In the data that follows, find the line with "none -> white brick A10:A11 level 1"; transcribe it, every later line up to the one with "grey slope C3:D3", and that line as well, exactly and with no others.

★ ★ ★ ★

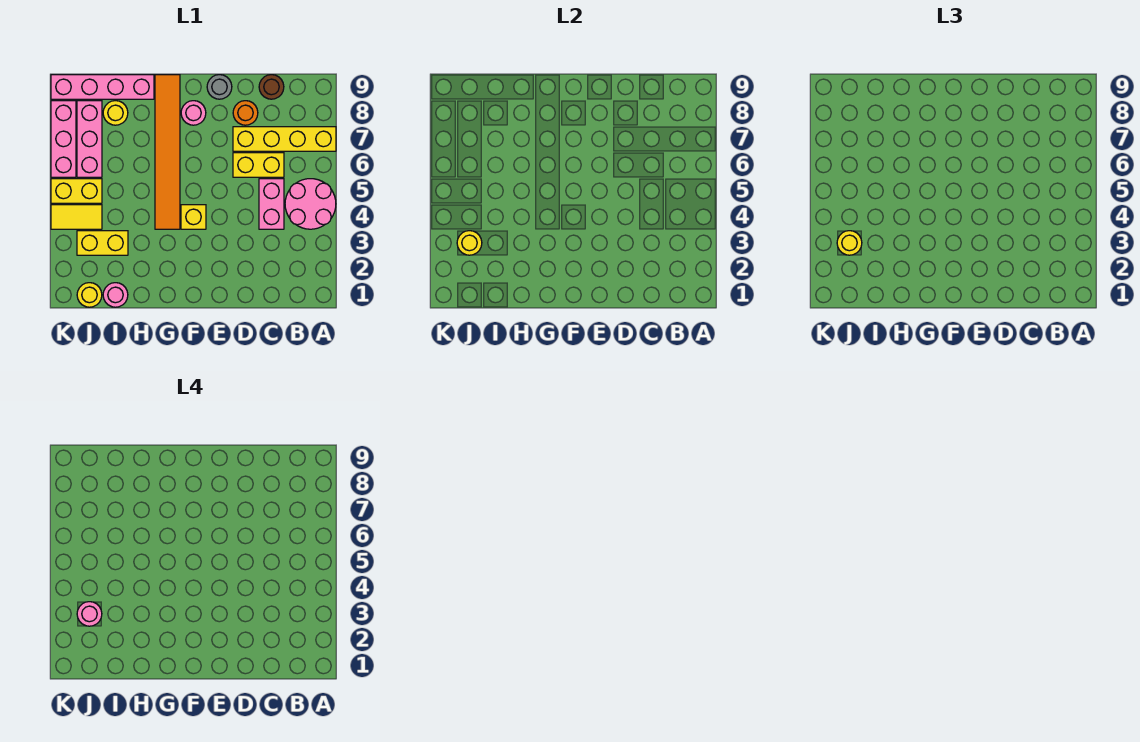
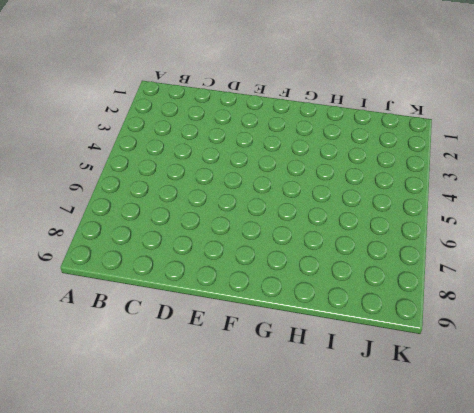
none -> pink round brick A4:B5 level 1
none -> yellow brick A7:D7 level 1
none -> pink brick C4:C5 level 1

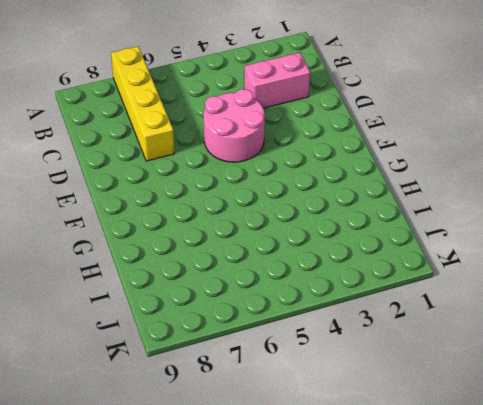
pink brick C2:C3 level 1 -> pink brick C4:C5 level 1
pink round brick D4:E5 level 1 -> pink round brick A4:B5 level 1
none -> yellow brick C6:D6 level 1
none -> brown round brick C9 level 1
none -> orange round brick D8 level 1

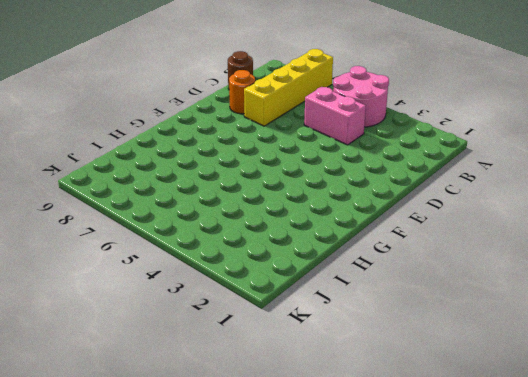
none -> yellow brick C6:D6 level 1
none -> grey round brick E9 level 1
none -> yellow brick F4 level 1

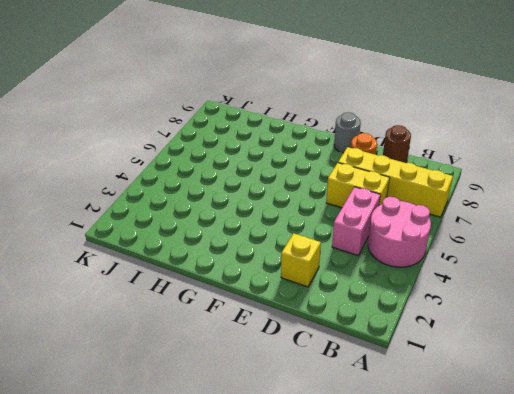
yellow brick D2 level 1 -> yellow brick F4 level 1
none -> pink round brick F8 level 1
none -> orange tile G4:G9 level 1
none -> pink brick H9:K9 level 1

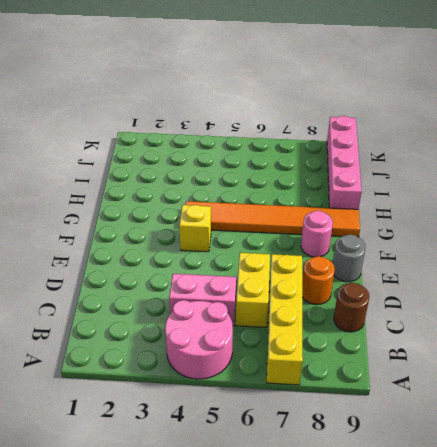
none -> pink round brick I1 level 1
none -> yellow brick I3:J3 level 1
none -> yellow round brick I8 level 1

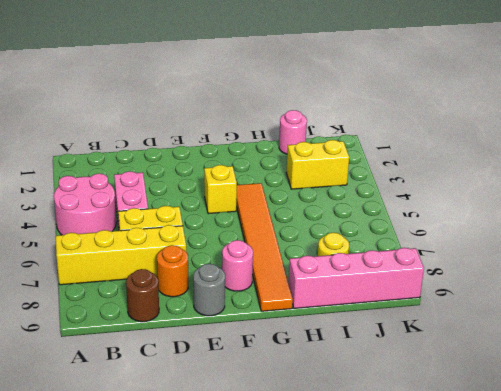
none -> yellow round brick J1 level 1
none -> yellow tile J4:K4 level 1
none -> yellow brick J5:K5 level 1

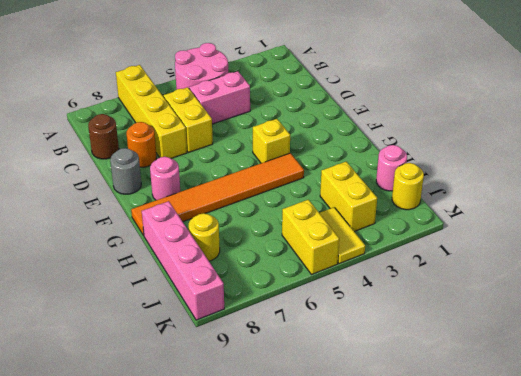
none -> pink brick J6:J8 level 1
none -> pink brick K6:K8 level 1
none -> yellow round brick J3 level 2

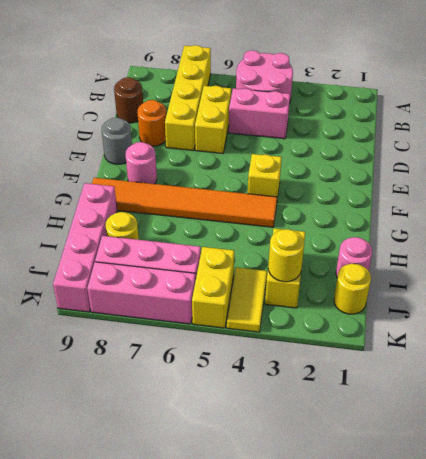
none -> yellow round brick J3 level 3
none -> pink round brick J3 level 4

★ ★ ★ ★

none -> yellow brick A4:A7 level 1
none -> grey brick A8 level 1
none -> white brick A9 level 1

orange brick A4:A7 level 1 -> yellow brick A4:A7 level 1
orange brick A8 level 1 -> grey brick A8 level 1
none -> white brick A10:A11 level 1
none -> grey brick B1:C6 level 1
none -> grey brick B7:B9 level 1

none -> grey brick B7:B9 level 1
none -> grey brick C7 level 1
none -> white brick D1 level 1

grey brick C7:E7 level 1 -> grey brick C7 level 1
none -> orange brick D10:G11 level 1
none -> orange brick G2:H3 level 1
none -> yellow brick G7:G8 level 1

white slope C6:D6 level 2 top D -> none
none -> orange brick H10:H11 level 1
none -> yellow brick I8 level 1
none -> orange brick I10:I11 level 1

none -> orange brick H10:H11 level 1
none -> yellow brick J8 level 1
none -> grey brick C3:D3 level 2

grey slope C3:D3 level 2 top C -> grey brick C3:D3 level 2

★ ★ ★ ★

▶ ANSWER BOX
none -> white brick A10:A11 level 1
none -> grey brick B1:C6 level 1
none -> grey brick B7:B9 level 1

none -> grey brick B7:B9 level 1
none -> grey brick C7 level 1
none -> white brick D1 level 1

grey brick C7:E7 level 1 -> grey brick C7 level 1
none -> orange brick D10:G11 level 1
none -> orange brick G2:H3 level 1
none -> yellow brick G7:G8 level 1

white slope C6:D6 level 2 top D -> none
none -> orange brick H10:H11 level 1
none -> yellow brick I8 level 1
none -> orange brick I10:I11 level 1

none -> orange brick H10:H11 level 1
none -> yellow brick J8 level 1
none -> grey brick C3:D3 level 2

grey slope C3:D3 level 2 top C -> grey brick C3:D3 level 2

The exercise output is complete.